> _Exercise details_
The expected response consists solely of the lines from the line with "black battery [339,79,359,120]" through the last line of the material below, copied exactly.

> _Supplied records_
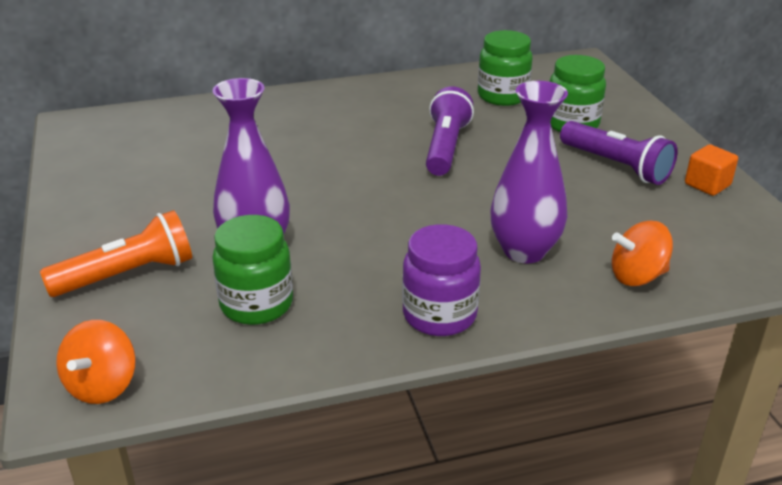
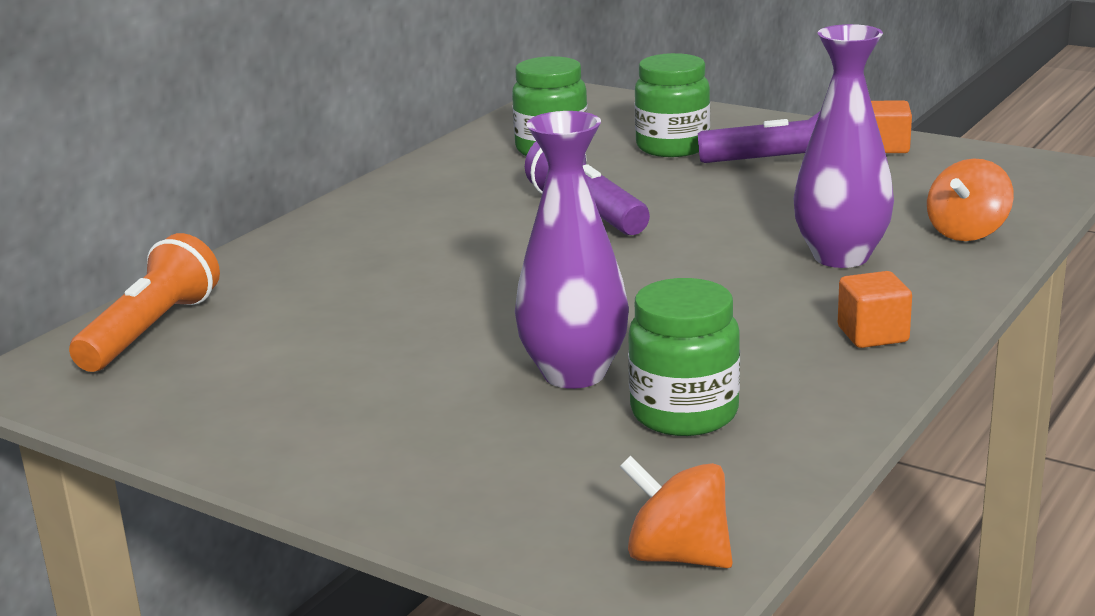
camera: 40 degrees left, 10 degrees down
orange flashlight [40,210,192,297] -> orange flashlight moved to [69,233,220,372]
orange spinning top [56,320,136,404] -> orange spinning top turned 150 degrees clockwise [620,456,733,568]
purple jar [402,224,481,336] -> orange cube [838,271,912,348]

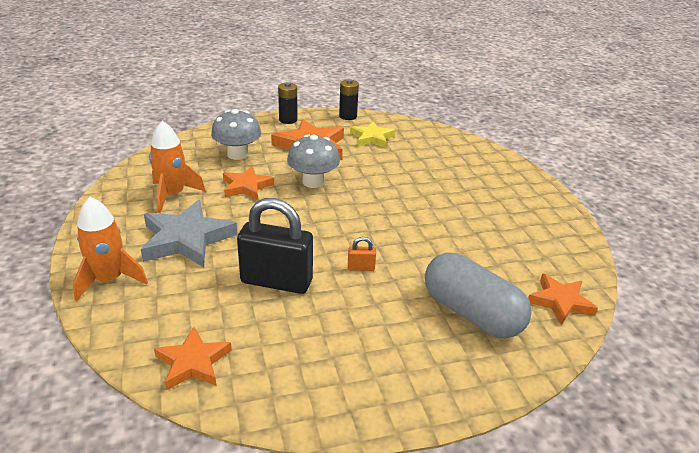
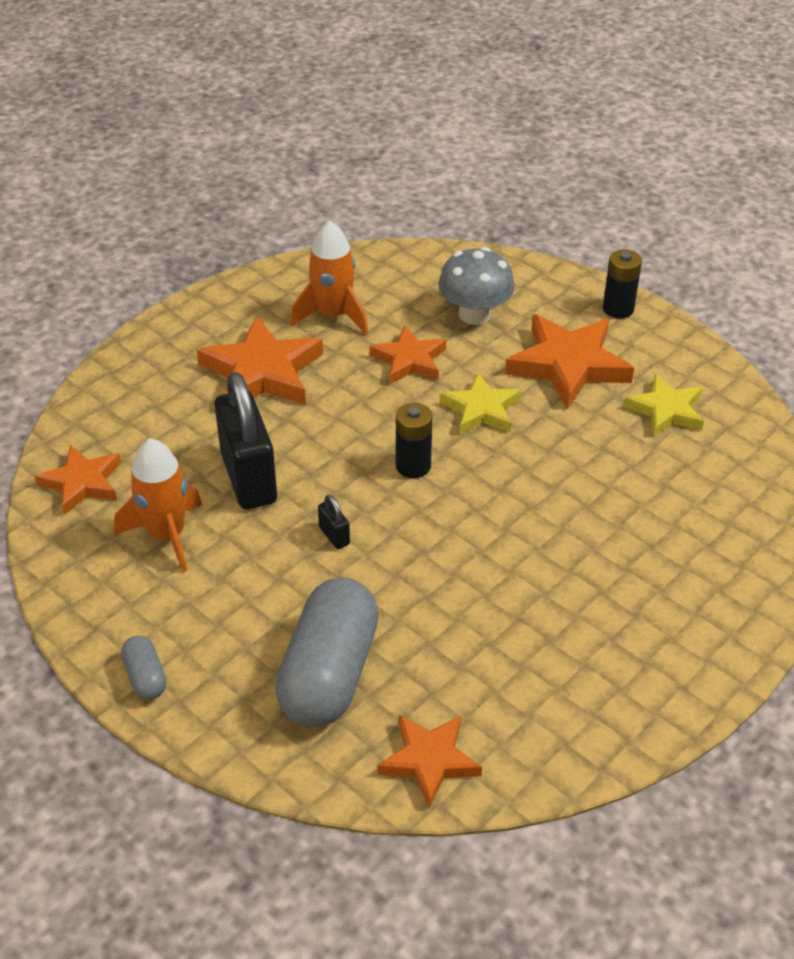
camera: 60 degrees right, 10 degrees up
orange rocket [73,197,148,301] -> orange rocket moved to [114,438,202,572]
grey star [141,200,238,267] -> orange star [197,317,323,405]
grey mushroom [287,134,340,188] -> yellow star [440,373,521,434]
black battery [339,79,359,120] -> black battery moved to [396,403,433,478]
orange padlock [348,237,376,271] -> black padlock [318,495,350,549]
none -> grey capsule [121,636,167,700]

> _Solution for this task_
black battery [339,79,359,120] -> black battery moved to [396,403,433,478]
orange padlock [348,237,376,271] -> black padlock [318,495,350,549]
none -> grey capsule [121,636,167,700]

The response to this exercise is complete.